*** Block opens ***
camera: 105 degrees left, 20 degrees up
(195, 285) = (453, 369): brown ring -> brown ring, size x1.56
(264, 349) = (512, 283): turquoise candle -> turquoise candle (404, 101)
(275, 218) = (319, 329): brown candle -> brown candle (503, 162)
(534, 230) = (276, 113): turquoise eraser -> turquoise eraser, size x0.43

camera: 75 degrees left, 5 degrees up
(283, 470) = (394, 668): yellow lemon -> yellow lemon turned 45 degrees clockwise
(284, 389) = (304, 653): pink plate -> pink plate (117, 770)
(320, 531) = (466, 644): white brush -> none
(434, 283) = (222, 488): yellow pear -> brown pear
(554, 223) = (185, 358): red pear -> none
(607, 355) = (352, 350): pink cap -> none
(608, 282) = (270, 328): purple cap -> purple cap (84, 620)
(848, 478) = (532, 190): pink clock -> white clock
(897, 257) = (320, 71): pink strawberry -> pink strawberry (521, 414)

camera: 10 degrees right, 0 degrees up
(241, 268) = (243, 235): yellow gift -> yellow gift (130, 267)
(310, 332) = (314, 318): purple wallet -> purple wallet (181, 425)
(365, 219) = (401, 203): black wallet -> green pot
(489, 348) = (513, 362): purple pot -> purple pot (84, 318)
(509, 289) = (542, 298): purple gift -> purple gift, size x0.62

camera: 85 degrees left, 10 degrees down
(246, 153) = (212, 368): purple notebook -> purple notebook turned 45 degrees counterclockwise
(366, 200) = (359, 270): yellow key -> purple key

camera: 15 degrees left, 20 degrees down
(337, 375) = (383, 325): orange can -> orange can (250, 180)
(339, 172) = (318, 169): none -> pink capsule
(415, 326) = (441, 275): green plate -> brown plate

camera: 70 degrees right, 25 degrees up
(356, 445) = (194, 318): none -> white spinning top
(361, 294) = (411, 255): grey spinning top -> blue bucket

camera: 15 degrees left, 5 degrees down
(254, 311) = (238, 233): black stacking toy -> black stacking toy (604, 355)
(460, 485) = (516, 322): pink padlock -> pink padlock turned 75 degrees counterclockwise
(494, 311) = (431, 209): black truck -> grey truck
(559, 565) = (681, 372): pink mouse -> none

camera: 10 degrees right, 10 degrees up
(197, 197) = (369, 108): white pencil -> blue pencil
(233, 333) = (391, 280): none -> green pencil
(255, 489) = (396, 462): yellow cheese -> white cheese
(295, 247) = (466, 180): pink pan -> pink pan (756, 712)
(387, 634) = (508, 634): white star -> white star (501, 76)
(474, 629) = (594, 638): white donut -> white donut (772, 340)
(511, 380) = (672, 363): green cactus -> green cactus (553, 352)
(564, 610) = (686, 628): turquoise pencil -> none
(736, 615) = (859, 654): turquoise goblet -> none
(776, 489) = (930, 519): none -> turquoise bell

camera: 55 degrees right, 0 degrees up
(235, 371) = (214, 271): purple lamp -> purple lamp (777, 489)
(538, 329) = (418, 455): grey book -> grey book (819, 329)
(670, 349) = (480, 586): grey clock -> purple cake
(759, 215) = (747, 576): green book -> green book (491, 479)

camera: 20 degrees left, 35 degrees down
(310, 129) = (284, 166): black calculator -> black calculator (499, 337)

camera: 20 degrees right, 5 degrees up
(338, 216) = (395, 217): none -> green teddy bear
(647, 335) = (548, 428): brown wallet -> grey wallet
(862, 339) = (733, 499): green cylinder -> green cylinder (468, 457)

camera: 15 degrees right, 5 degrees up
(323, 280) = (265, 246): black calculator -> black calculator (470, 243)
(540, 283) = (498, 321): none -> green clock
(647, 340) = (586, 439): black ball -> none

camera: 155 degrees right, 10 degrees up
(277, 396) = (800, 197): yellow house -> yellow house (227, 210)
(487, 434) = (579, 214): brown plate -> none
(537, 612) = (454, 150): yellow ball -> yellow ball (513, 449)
*** Block closes ***
*Task description*.
What you return must be an exact retyping of the lines above starting at the line with "(246, 153) = (212, 368): purple" and ending at the line with "(474, 629) = (594, 638): white", and nothing besides.

*Response to this task*.
(246, 153) = (212, 368): purple notebook -> purple notebook turned 45 degrees counterclockwise
(366, 200) = (359, 270): yellow key -> purple key

camera: 15 degrees left, 20 degrees down
(337, 375) = (383, 325): orange can -> orange can (250, 180)
(339, 172) = (318, 169): none -> pink capsule
(415, 326) = (441, 275): green plate -> brown plate

camera: 70 degrees right, 25 degrees up
(356, 445) = (194, 318): none -> white spinning top
(361, 294) = (411, 255): grey spinning top -> blue bucket

camera: 15 degrees left, 5 degrees down
(254, 311) = (238, 233): black stacking toy -> black stacking toy (604, 355)
(460, 485) = (516, 322): pink padlock -> pink padlock turned 75 degrees counterclockwise
(494, 311) = (431, 209): black truck -> grey truck
(559, 565) = (681, 372): pink mouse -> none

camera: 10 degrees right, 10 degrees up
(197, 197) = (369, 108): white pencil -> blue pencil
(233, 333) = (391, 280): none -> green pencil
(255, 489) = (396, 462): yellow cheese -> white cheese
(295, 247) = (466, 180): pink pan -> pink pan (756, 712)
(387, 634) = (508, 634): white star -> white star (501, 76)
(474, 629) = (594, 638): white donut -> white donut (772, 340)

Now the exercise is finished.